-- Work to complete --
Pictures aside, output each record exactly.

-- Provided material --
..........
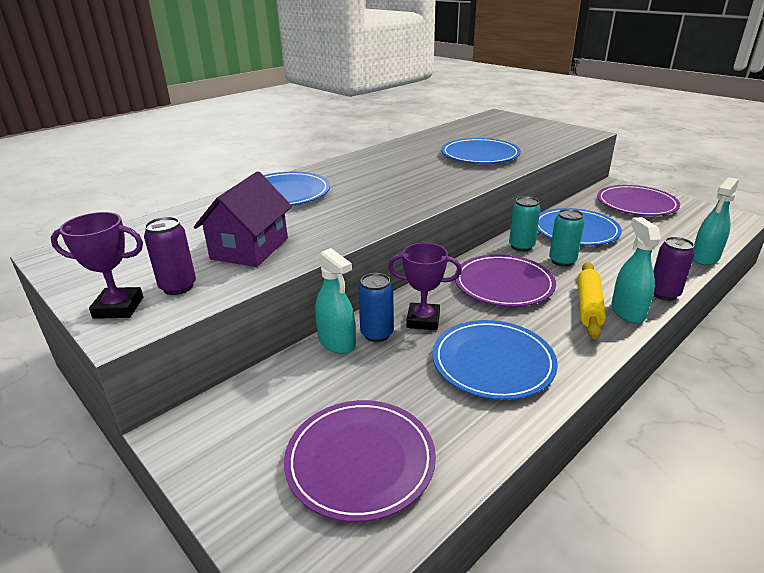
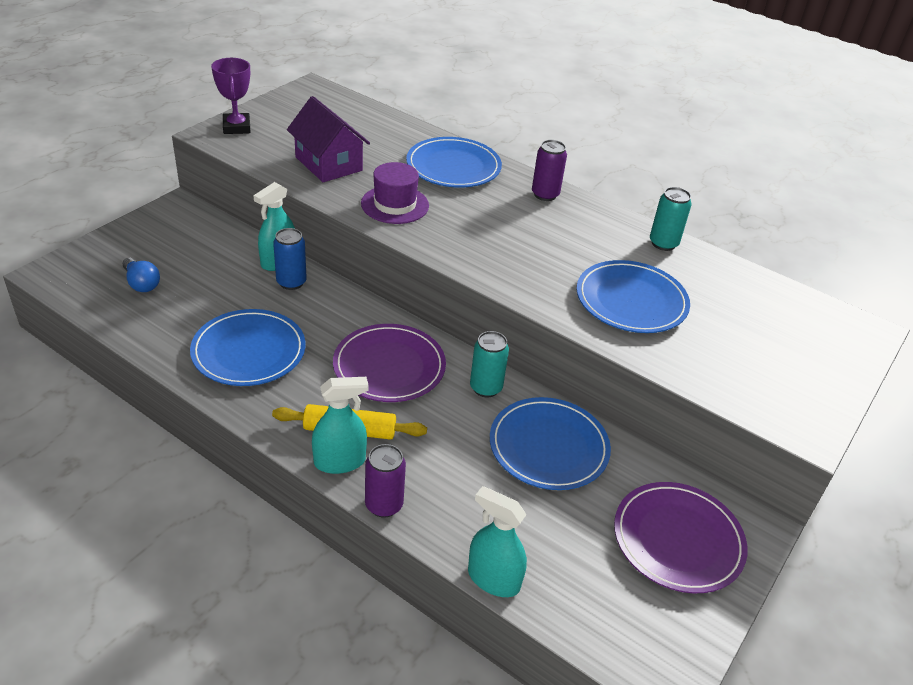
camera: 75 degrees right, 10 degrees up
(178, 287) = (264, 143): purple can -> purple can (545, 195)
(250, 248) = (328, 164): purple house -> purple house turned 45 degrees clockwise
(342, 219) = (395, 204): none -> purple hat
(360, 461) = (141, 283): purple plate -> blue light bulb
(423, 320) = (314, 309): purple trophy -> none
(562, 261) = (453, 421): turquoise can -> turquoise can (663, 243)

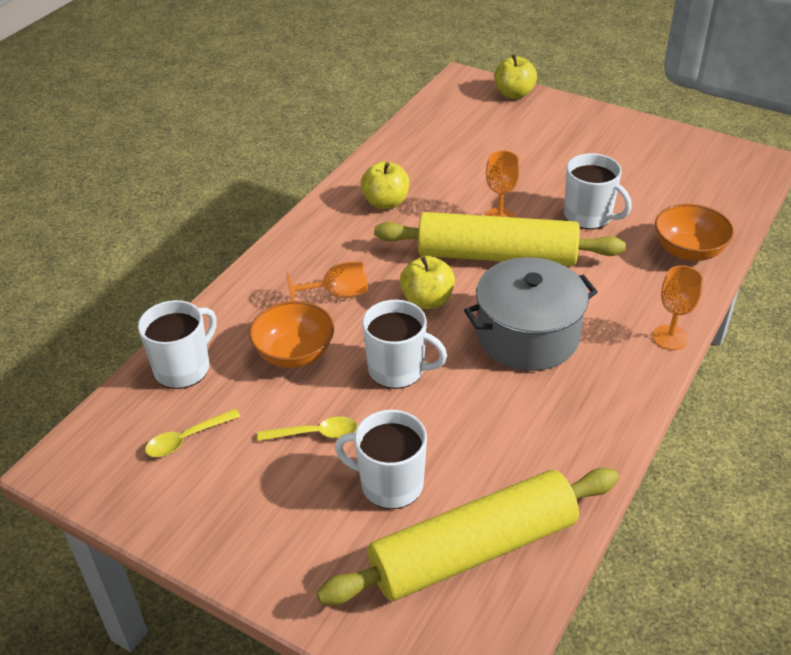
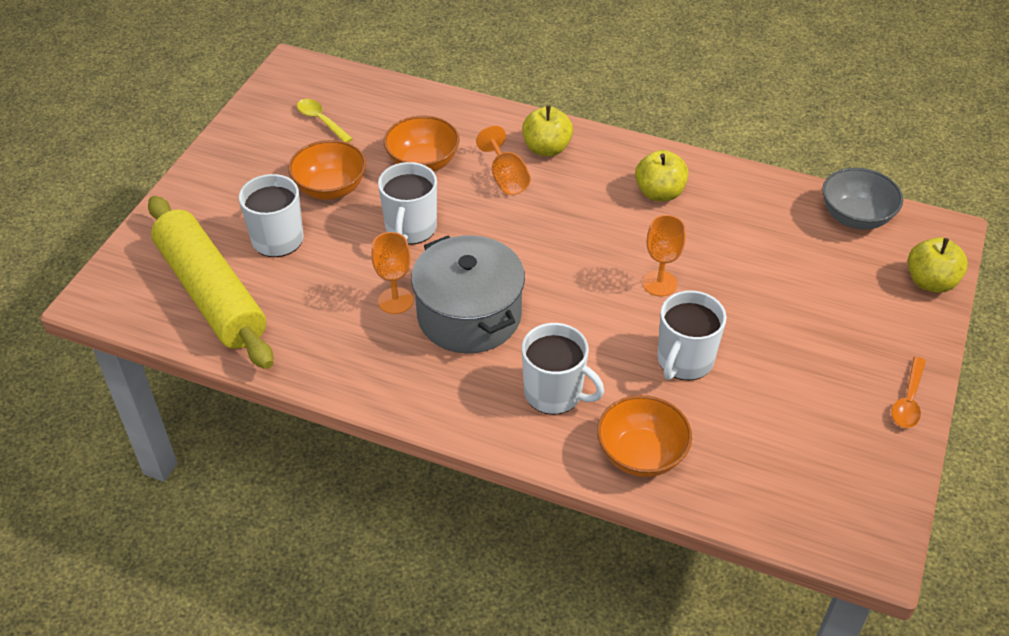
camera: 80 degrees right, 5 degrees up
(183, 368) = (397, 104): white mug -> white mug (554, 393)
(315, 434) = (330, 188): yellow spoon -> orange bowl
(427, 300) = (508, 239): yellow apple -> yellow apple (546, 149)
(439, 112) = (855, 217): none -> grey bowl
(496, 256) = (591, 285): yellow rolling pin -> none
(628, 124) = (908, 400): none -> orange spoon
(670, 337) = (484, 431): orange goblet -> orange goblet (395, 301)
..........
-- Response --
camera: 75 degrees right, 10 degrees up
(178, 287) = (264, 143): purple can -> purple can (545, 195)
(250, 248) = (328, 164): purple house -> purple house turned 45 degrees clockwise
(342, 219) = (395, 204): none -> purple hat
(360, 461) = (141, 283): purple plate -> blue light bulb
(423, 320) = (314, 309): purple trophy -> none
(562, 261) = (453, 421): turquoise can -> turquoise can (663, 243)

camera: 80 degrees right, 5 degrees up
(183, 368) = (397, 104): white mug -> white mug (554, 393)
(315, 434) = (330, 188): yellow spoon -> orange bowl
(427, 300) = (508, 239): yellow apple -> yellow apple (546, 149)
(439, 112) = (855, 217): none -> grey bowl
(496, 256) = (591, 285): yellow rolling pin -> none
(628, 124) = (908, 400): none -> orange spoon
(670, 337) = (484, 431): orange goblet -> orange goblet (395, 301)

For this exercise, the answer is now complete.